## Excerpted records
--- --- ---
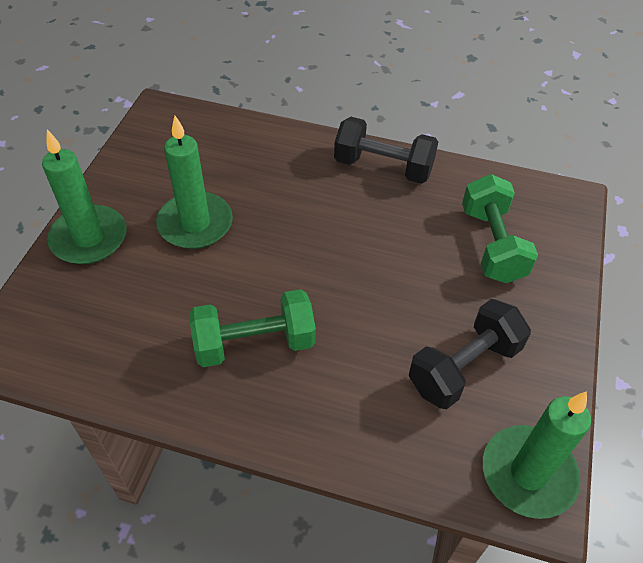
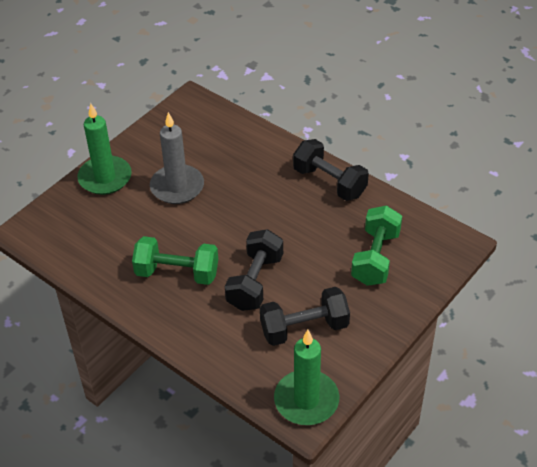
camera: 25 degrees right, 5 degrees down
(195, 224) = (177, 187): green candle -> grey candle
(365, 323) = (255, 282): none -> black dumbbell

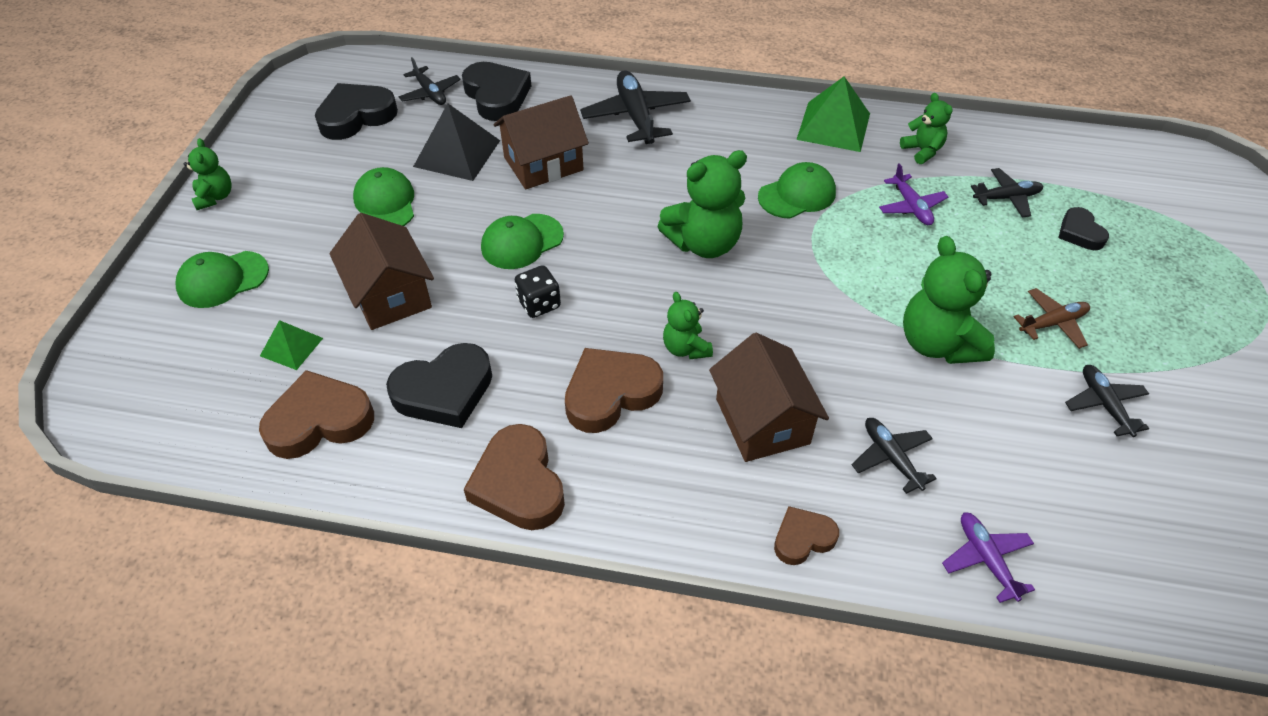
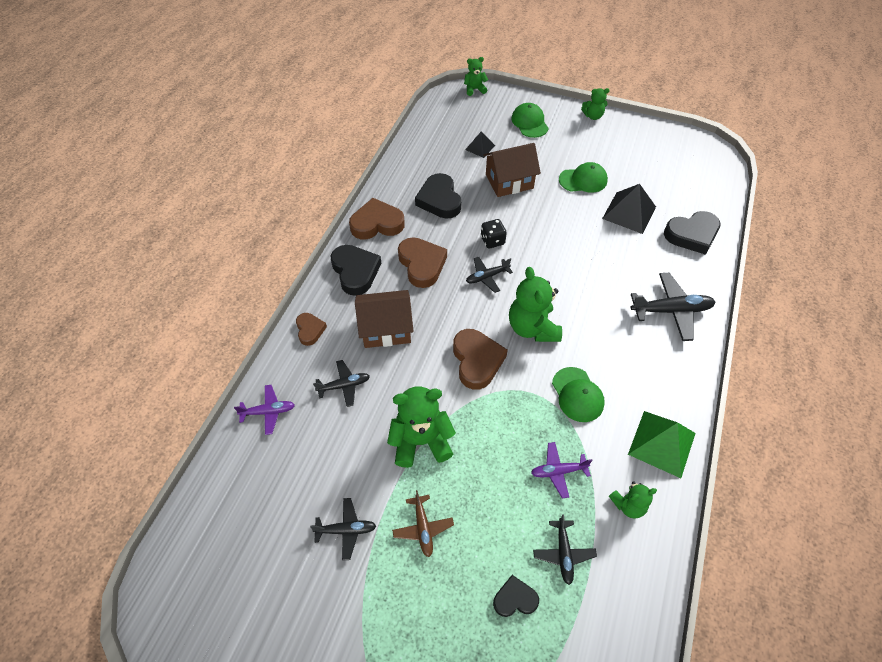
camera: 100 degrees right, 5 degrees up
(291, 347) = (480, 147): green pyramid -> black pyramid
(319, 421) = (432, 158): brown heart -> brown heart (477, 361)
(356, 116) = (666, 168): black heart -> black heart (355, 272)
(430, 93) = (693, 202): black plane -> black plane (487, 277)
(522, 242) = (544, 237): green cap -> none
(543, 164) = (617, 253): brown house -> none
(685, 348) = (446, 302): green teddy bear -> green teddy bear (474, 89)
--- --- ---
## What you need to do
The total wanted is the number of lines in the entries above that contain "green". Give it alone.

## Your response
4